Go to the line containing "C4: 1.5uF (plus" in the records below and print it and every following line exactly, on through the line containing "R7: 2.2k (DGND, TRIG2) -> 2.2k (+12V, TRIG2)", then stop.

#### RECORDS SHOWN:
>>>>
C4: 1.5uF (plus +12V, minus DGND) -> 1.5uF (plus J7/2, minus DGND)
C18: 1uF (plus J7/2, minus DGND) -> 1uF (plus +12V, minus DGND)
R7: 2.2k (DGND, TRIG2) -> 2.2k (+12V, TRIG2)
<<<<
>>>>
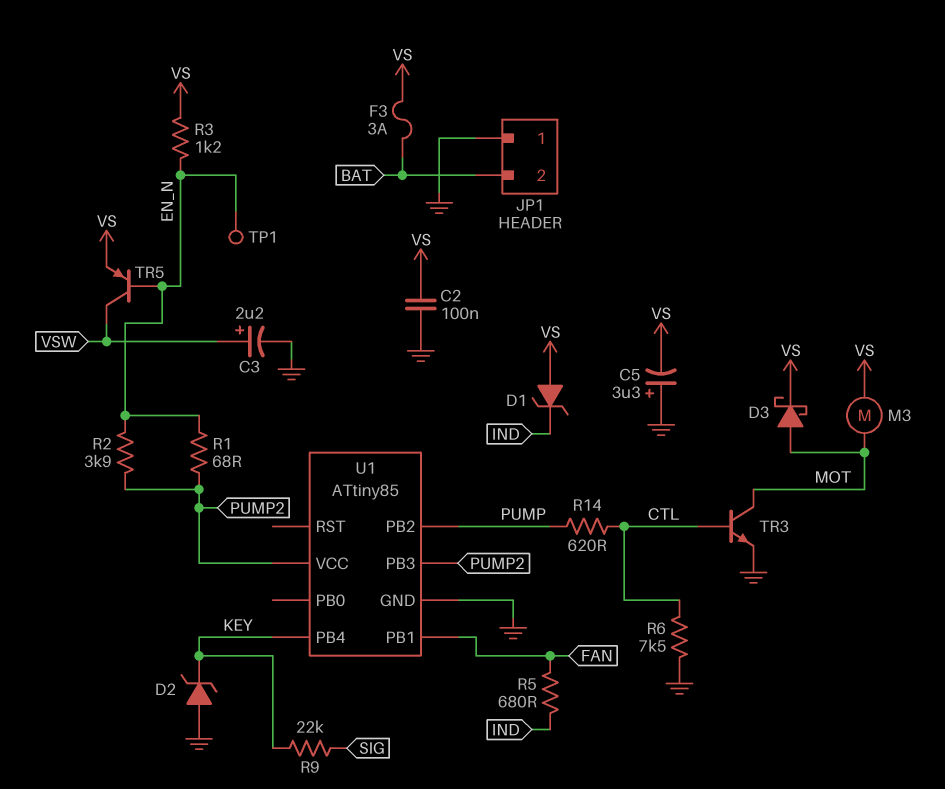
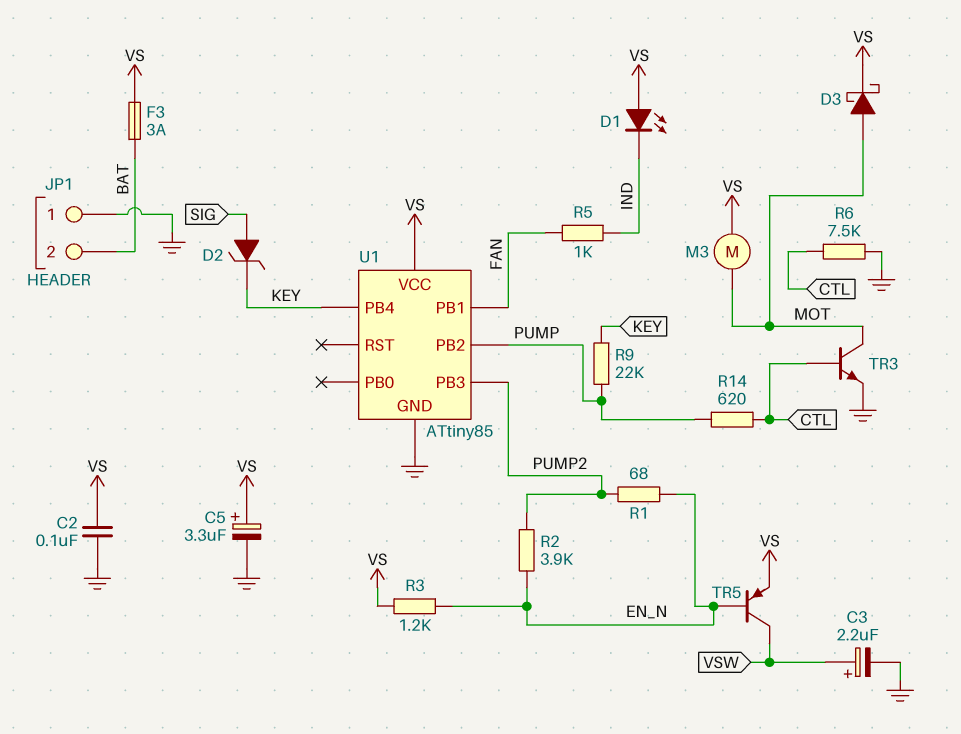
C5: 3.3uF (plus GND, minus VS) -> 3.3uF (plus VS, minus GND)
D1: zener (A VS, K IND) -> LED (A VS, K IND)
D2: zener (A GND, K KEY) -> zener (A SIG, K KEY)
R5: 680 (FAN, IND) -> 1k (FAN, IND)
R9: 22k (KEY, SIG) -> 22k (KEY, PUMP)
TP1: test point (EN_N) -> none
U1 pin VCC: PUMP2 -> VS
<<<<
#### RESULT OF THIS TASK:
C4: 1.5uF (plus +12V, minus DGND) -> 1.5uF (plus J7/2, minus DGND)
C18: 1uF (plus J7/2, minus DGND) -> 1uF (plus +12V, minus DGND)
R7: 2.2k (DGND, TRIG2) -> 2.2k (+12V, TRIG2)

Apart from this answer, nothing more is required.